Would you copy out each line of the records below that includes the word "cone"?

━━━━━ DATA RECORDS

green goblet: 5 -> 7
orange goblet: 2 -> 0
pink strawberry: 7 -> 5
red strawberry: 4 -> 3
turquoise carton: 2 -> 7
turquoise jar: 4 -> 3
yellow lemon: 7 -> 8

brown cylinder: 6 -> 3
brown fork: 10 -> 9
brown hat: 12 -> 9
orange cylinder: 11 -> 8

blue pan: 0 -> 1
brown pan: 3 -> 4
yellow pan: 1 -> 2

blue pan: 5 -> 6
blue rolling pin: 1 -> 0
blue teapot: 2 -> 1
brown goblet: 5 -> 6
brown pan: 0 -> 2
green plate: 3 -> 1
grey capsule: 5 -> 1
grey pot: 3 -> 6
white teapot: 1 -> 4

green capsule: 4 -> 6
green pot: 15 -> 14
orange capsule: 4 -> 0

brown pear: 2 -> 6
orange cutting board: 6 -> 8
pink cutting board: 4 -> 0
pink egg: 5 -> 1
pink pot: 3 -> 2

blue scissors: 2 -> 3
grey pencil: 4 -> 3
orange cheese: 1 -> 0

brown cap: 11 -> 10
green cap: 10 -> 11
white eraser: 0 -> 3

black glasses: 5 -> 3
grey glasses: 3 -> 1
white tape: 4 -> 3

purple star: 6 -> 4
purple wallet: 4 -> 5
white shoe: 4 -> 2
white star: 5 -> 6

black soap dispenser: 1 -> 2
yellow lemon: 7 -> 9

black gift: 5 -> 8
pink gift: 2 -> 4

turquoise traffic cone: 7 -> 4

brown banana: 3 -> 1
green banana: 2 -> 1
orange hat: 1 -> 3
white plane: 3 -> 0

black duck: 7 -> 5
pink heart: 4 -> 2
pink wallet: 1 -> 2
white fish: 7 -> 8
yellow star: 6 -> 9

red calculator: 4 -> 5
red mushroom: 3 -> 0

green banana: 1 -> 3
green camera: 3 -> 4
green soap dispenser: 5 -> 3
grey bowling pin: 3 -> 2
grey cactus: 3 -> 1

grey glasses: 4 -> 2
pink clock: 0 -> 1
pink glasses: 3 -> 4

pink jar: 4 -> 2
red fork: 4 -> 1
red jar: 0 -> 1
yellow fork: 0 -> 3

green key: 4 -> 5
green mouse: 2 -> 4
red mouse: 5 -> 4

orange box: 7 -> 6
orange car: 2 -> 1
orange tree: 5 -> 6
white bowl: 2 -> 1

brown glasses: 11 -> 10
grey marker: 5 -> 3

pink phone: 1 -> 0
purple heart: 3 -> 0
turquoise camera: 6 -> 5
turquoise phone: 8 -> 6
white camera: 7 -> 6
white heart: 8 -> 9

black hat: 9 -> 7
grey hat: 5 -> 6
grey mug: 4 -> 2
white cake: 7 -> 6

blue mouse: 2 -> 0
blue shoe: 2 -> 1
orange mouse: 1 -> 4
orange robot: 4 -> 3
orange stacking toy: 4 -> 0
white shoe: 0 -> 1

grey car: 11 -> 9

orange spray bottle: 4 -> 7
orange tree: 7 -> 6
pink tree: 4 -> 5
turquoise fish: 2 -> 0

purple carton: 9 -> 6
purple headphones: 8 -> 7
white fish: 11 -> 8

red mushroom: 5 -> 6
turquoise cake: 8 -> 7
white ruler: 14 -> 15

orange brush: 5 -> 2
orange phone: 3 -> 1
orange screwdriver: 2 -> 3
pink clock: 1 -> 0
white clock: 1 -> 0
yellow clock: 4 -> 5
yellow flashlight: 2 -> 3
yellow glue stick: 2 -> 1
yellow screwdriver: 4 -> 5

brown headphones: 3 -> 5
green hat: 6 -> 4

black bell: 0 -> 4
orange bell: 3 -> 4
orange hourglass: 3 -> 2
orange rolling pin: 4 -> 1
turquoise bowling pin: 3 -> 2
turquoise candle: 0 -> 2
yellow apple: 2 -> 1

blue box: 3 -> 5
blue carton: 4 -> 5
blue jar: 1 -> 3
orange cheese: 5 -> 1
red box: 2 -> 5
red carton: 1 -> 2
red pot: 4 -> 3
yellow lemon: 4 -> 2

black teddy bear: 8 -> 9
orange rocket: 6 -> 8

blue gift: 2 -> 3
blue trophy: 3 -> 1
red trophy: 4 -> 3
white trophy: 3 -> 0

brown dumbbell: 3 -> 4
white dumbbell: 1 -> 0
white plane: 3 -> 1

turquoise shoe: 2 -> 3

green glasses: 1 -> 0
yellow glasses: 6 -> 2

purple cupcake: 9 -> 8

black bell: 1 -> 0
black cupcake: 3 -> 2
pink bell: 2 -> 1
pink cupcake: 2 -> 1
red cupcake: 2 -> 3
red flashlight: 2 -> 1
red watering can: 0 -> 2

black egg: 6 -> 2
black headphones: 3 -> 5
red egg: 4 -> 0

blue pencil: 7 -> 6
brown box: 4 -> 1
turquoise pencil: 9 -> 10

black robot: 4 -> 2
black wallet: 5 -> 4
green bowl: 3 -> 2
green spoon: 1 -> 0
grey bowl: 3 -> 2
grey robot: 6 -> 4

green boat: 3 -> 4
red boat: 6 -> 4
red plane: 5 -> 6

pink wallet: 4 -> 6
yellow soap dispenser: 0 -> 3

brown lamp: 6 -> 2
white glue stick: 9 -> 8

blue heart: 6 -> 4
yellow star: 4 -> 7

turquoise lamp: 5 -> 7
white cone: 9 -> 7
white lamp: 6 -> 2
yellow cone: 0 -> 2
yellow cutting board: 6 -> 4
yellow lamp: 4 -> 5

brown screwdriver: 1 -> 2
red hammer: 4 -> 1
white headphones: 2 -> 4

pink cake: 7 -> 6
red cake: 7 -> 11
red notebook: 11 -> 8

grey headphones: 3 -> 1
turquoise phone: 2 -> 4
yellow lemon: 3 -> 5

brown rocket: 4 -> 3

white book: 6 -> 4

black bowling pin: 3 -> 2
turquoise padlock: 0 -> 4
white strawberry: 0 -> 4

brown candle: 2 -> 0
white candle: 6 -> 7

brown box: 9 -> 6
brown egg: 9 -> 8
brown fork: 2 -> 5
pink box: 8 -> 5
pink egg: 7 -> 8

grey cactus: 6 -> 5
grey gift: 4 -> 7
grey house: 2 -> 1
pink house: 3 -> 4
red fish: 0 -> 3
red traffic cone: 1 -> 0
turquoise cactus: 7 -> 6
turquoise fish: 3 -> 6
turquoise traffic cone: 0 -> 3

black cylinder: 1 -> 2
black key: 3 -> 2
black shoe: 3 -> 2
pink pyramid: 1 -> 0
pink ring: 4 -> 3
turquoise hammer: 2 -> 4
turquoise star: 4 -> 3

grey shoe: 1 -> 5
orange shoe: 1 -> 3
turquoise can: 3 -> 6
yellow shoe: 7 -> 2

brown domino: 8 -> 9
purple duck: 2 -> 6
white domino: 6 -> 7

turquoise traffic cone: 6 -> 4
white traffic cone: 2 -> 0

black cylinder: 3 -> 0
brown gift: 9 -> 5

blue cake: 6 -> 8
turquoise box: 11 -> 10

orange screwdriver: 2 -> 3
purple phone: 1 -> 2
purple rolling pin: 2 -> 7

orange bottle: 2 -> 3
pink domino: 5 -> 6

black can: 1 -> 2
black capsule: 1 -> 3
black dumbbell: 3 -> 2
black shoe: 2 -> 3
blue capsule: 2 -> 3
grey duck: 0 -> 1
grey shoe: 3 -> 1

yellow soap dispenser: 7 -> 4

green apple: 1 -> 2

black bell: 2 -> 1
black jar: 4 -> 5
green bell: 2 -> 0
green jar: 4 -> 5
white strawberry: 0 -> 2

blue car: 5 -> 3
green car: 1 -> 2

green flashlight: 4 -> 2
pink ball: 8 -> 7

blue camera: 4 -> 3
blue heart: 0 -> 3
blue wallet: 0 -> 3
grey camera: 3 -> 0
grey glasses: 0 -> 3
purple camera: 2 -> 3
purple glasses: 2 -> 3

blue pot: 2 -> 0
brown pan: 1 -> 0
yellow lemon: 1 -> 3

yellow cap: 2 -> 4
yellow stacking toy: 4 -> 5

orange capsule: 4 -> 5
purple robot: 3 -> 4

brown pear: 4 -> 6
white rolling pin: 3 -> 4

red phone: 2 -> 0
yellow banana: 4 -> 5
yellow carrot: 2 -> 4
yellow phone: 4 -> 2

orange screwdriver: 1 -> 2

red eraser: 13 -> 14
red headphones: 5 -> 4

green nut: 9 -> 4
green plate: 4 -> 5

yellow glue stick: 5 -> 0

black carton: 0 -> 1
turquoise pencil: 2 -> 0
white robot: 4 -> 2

━━━━━━━━━━

=== RESULT FOR THIS EXERCISE ===
turquoise traffic cone: 7 -> 4
white cone: 9 -> 7
yellow cone: 0 -> 2
red traffic cone: 1 -> 0
turquoise traffic cone: 0 -> 3
turquoise traffic cone: 6 -> 4
white traffic cone: 2 -> 0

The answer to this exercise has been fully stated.